## Exercise materials

━━━━━━━━━━

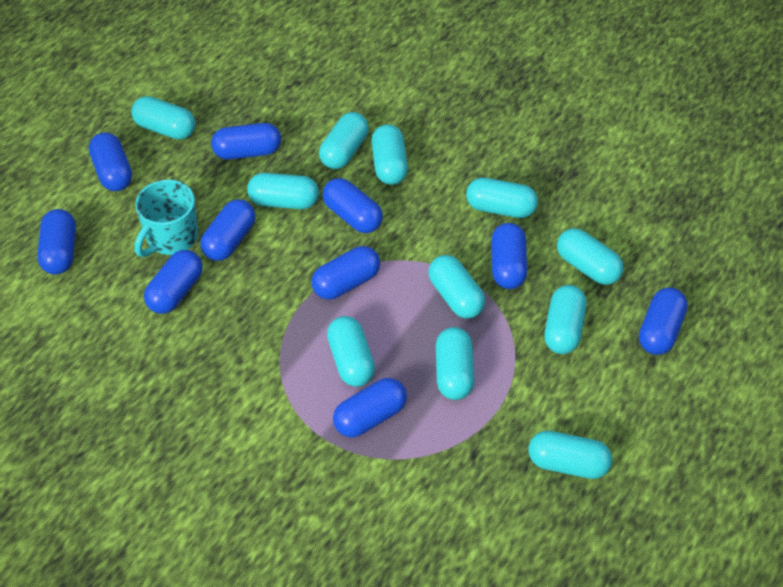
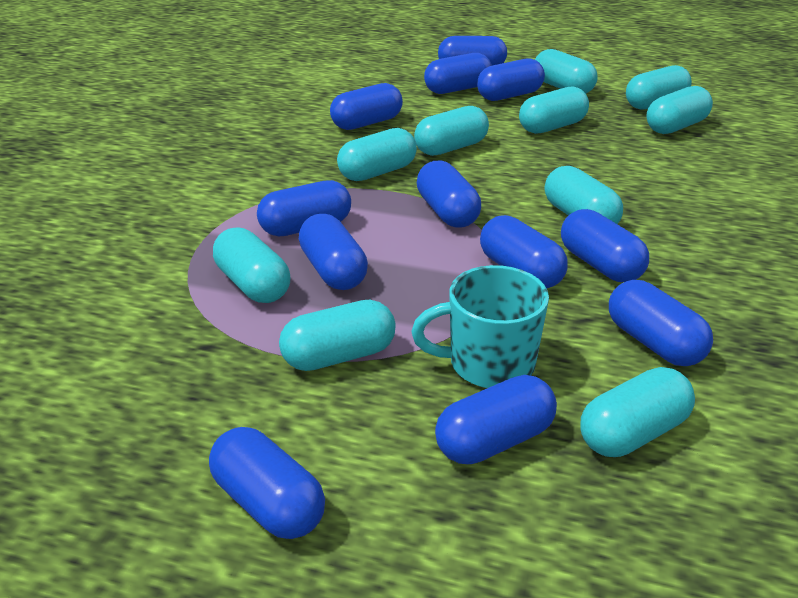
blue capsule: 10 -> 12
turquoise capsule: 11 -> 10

━━━━━━━━━━

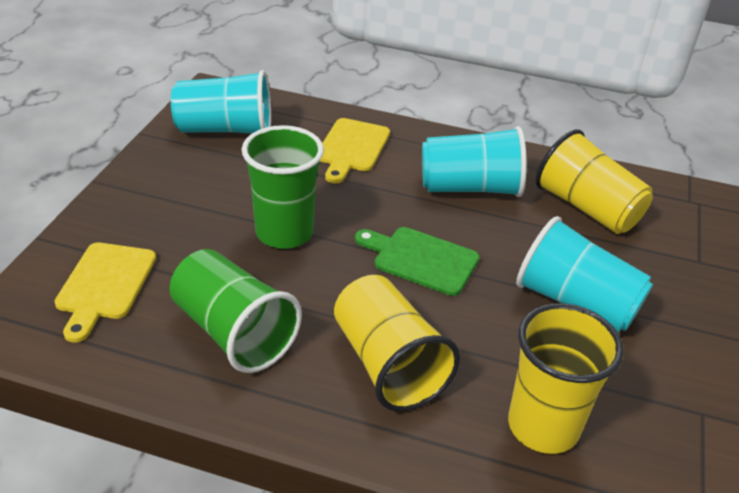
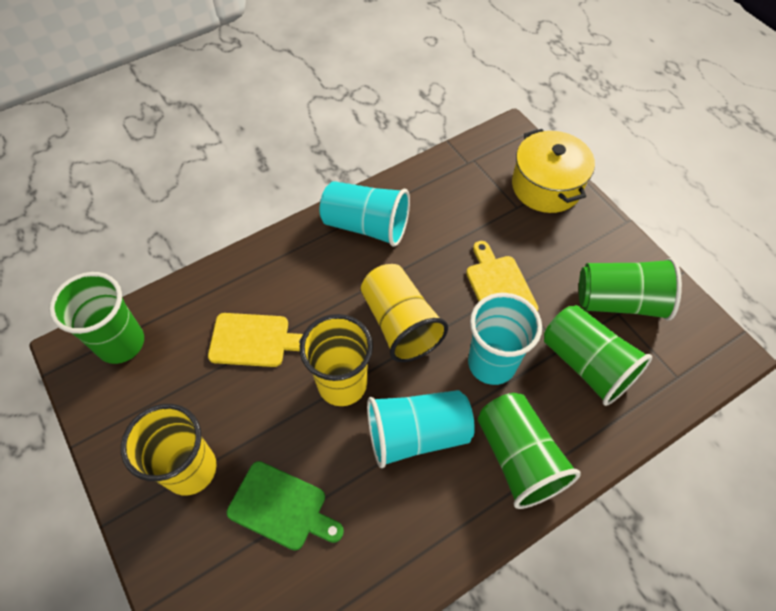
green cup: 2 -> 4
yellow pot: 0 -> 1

━━━━━━━━━━

## What to work on
Could you show every line of the listing that holds the string "capsule"?

## Exercise output
blue capsule: 10 -> 12
turquoise capsule: 11 -> 10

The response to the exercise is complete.